RECORDS TO USE
-------------------------
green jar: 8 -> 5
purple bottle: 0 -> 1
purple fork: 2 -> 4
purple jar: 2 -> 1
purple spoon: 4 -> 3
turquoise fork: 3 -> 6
-------------------------
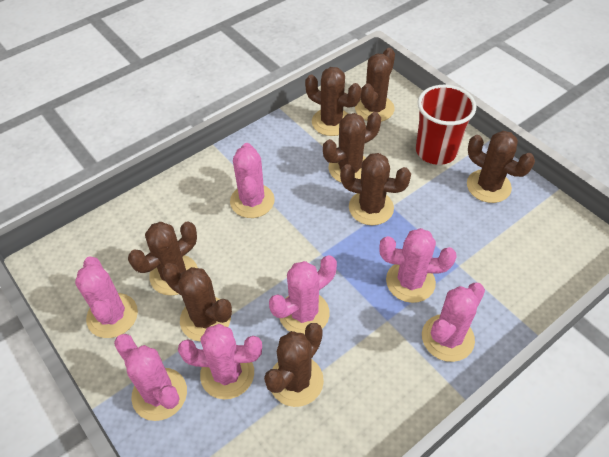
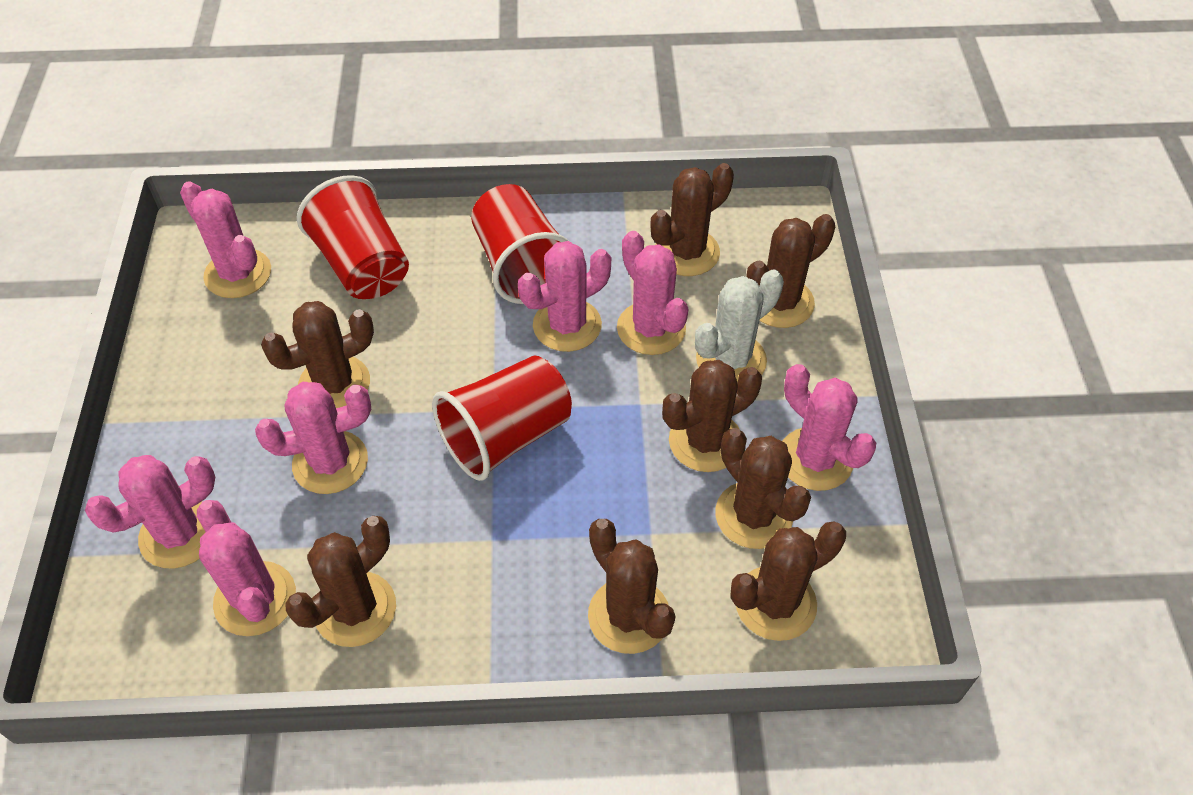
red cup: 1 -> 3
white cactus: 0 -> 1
-------------------------
EXERCISE AIM
Within the material, find all lines that hold the word "purple" and show them.

RESULT OF THIS EXERCISE
purple bottle: 0 -> 1
purple fork: 2 -> 4
purple jar: 2 -> 1
purple spoon: 4 -> 3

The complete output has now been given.